| Supplied records |
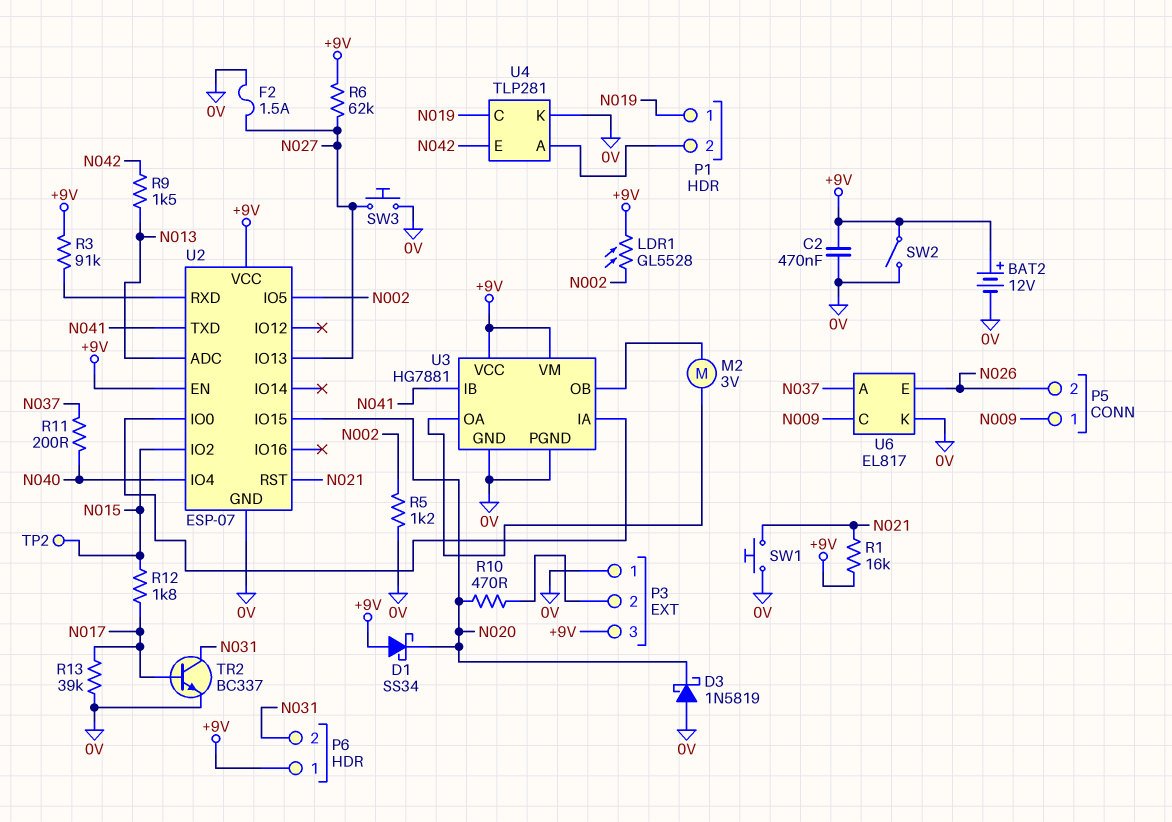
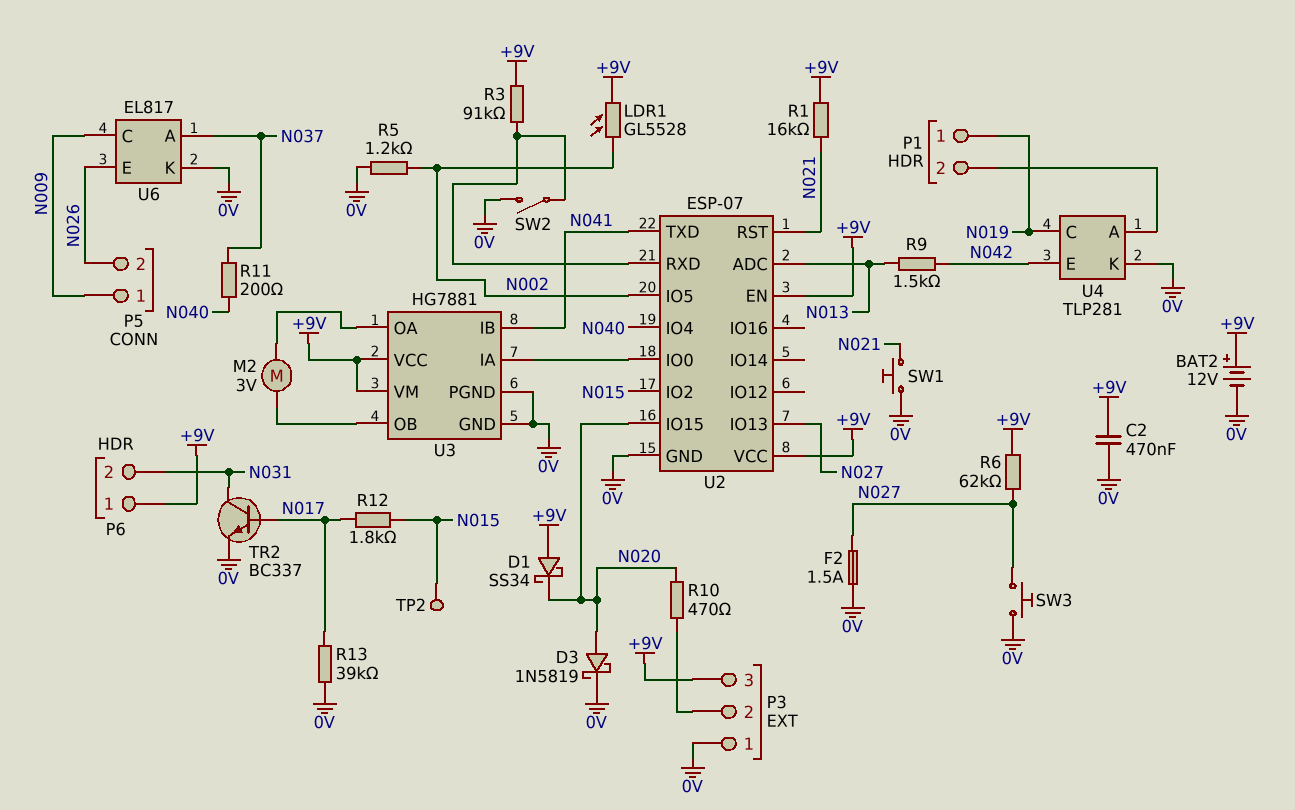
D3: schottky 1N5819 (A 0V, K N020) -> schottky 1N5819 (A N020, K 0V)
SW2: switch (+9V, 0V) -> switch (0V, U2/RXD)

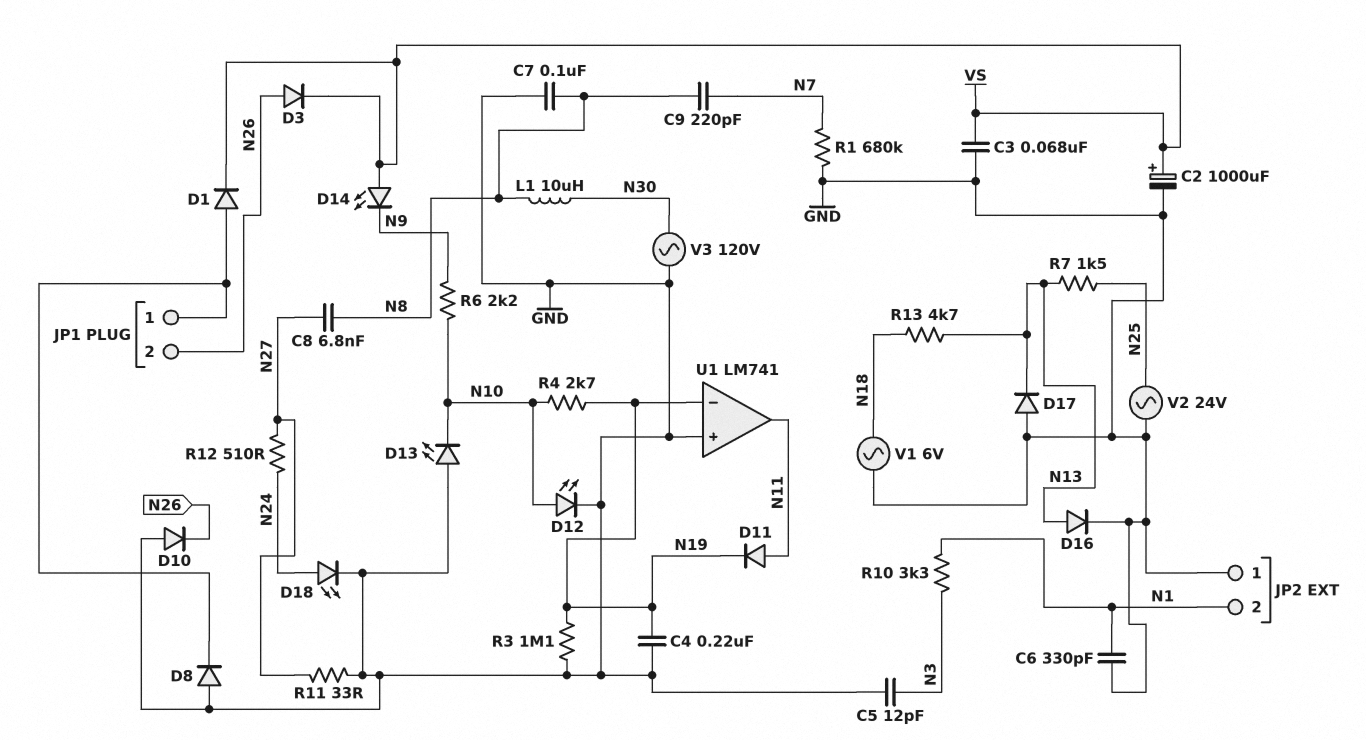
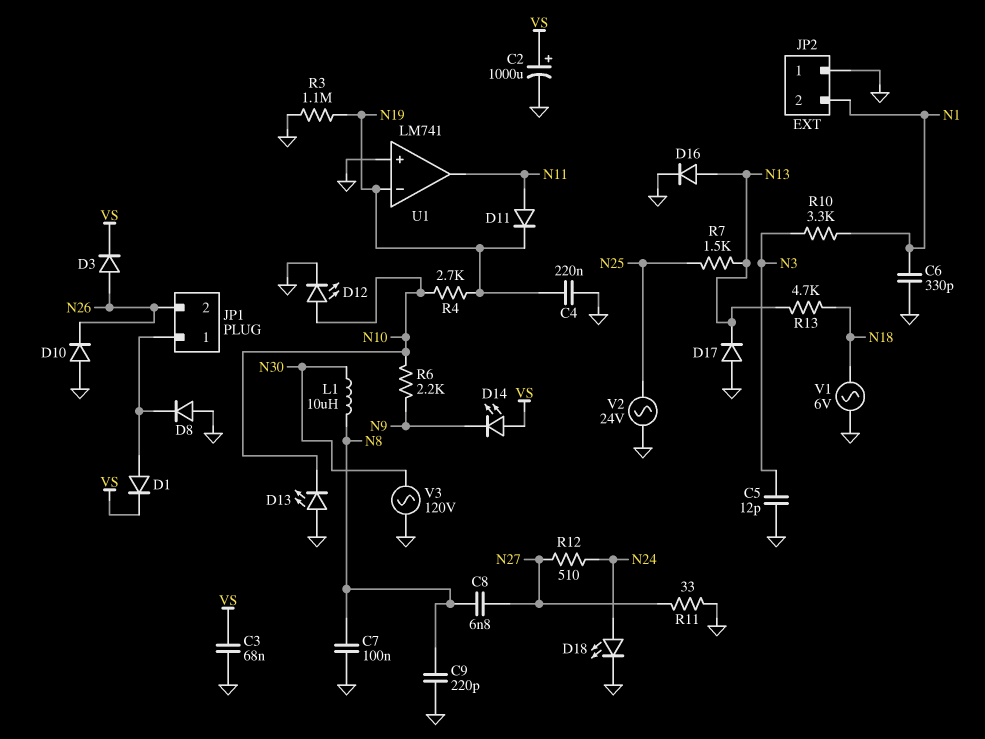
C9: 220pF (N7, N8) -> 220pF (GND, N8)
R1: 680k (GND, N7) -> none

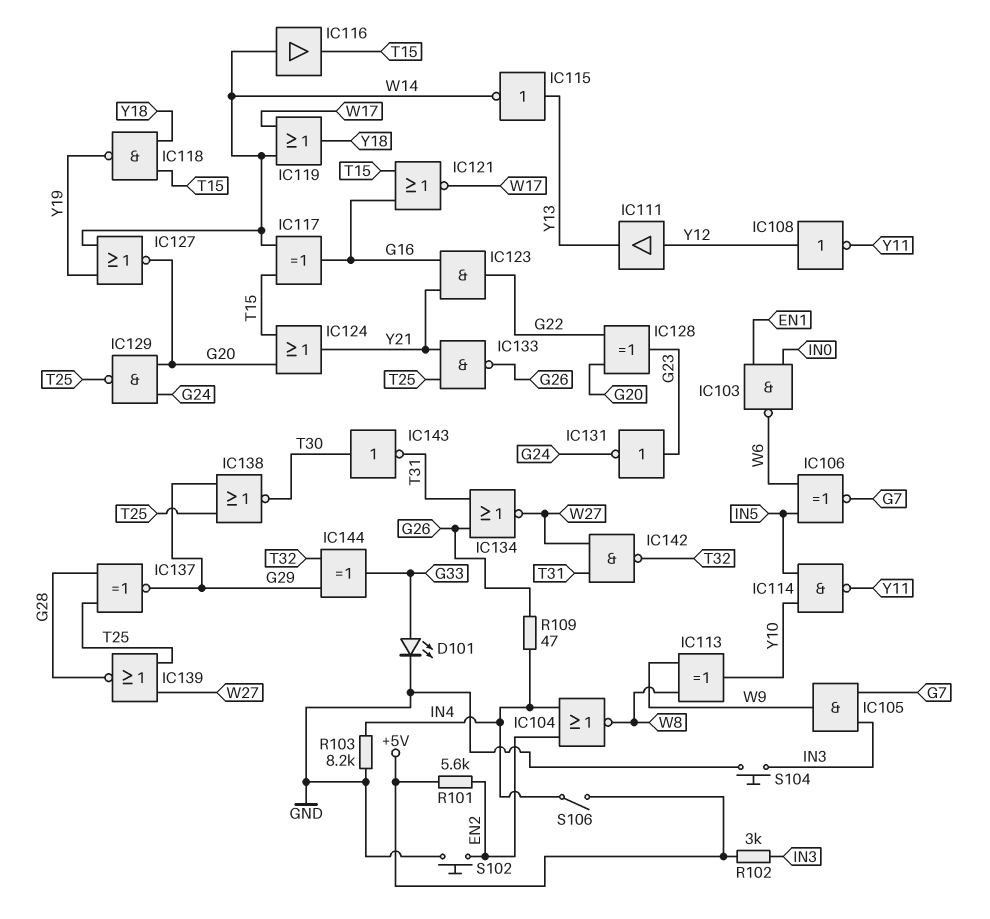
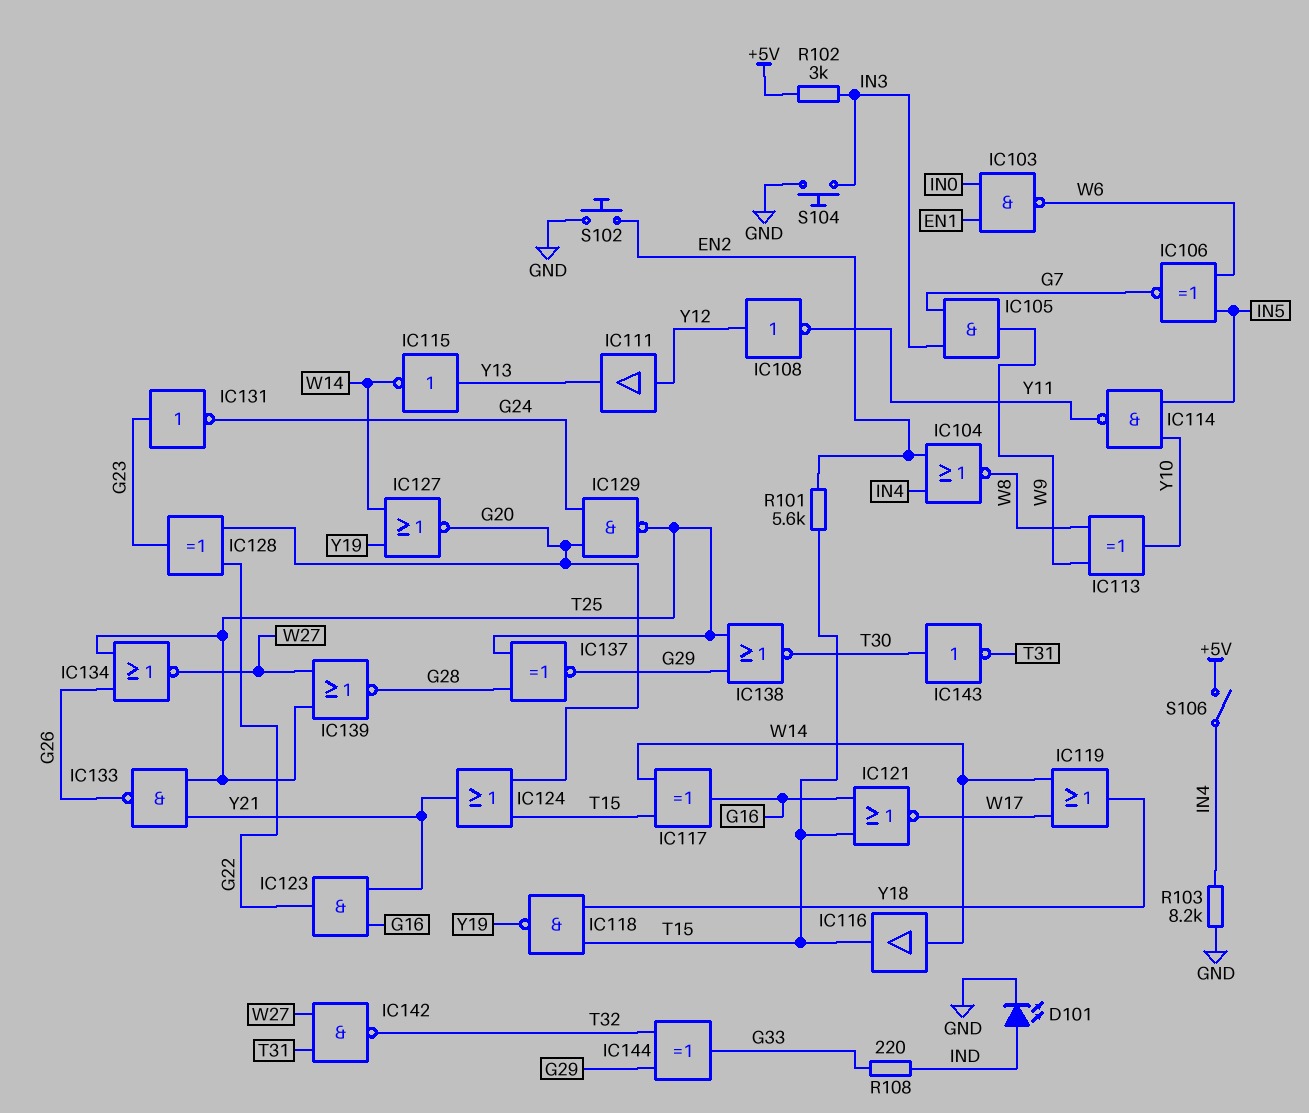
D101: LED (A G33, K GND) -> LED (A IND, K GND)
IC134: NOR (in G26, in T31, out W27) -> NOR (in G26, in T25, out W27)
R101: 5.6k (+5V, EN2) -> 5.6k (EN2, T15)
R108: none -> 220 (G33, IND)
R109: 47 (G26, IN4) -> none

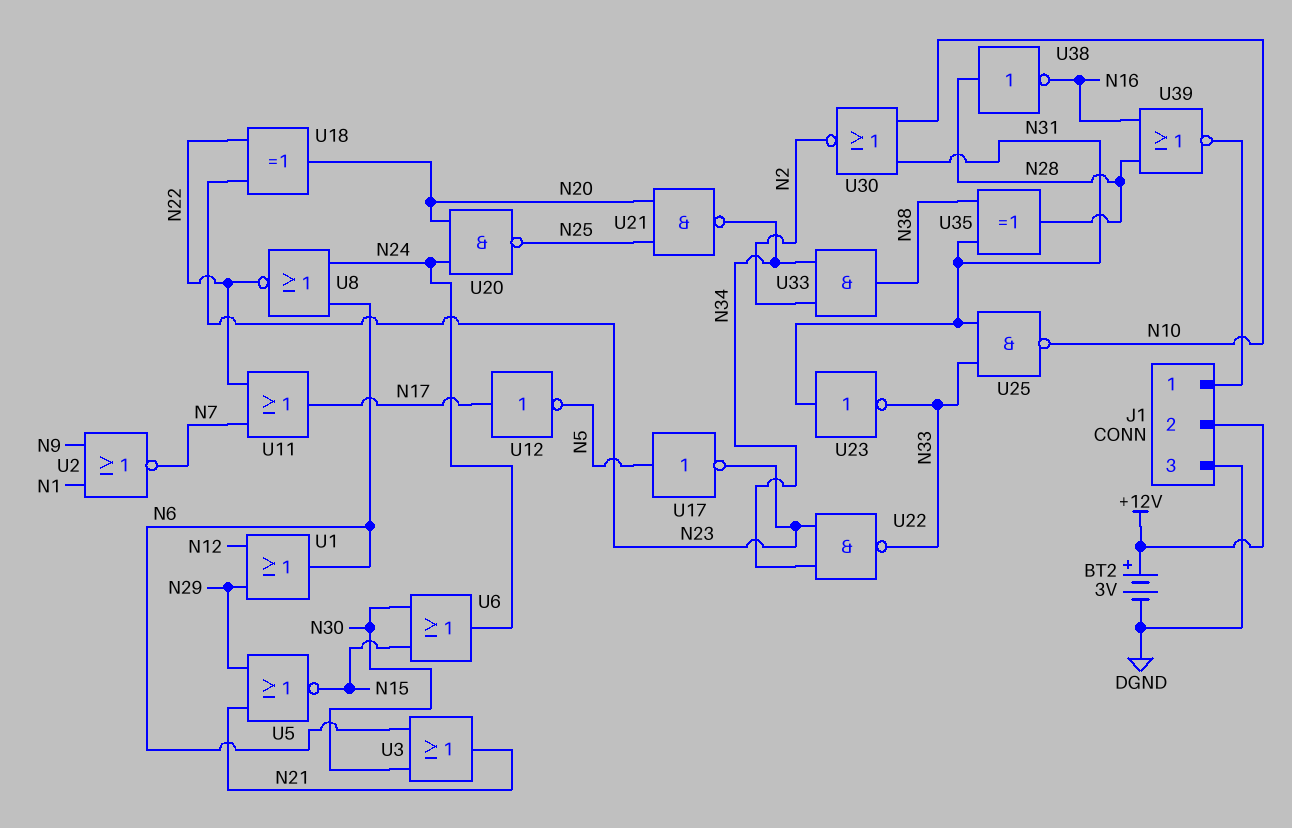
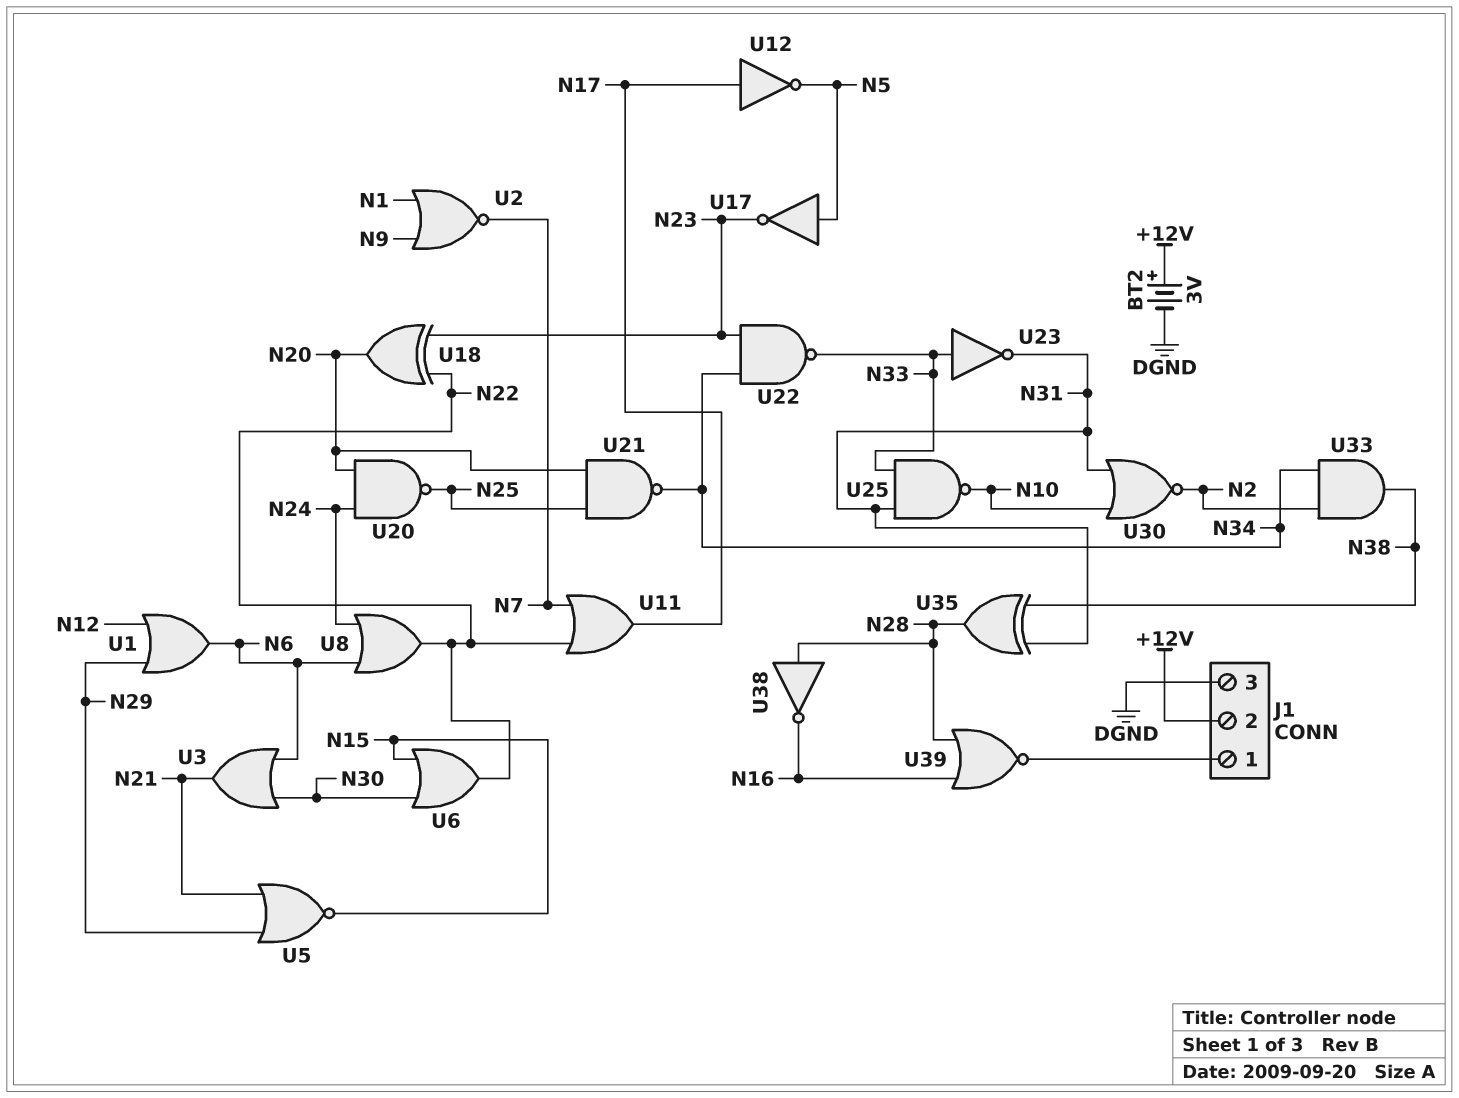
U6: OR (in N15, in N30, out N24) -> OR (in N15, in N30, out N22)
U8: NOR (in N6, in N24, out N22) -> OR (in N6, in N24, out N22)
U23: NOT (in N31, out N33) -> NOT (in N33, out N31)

| What this task involves |
Since the pictures are not wanted, set down only the rest of each record, exactly as above.

| Solution |
D3: schottky 1N5819 (A 0V, K N020) -> schottky 1N5819 (A N020, K 0V)
SW2: switch (+9V, 0V) -> switch (0V, U2/RXD)

C9: 220pF (N7, N8) -> 220pF (GND, N8)
R1: 680k (GND, N7) -> none

D101: LED (A G33, K GND) -> LED (A IND, K GND)
IC134: NOR (in G26, in T31, out W27) -> NOR (in G26, in T25, out W27)
R101: 5.6k (+5V, EN2) -> 5.6k (EN2, T15)
R108: none -> 220 (G33, IND)
R109: 47 (G26, IN4) -> none

U6: OR (in N15, in N30, out N24) -> OR (in N15, in N30, out N22)
U8: NOR (in N6, in N24, out N22) -> OR (in N6, in N24, out N22)
U23: NOT (in N31, out N33) -> NOT (in N33, out N31)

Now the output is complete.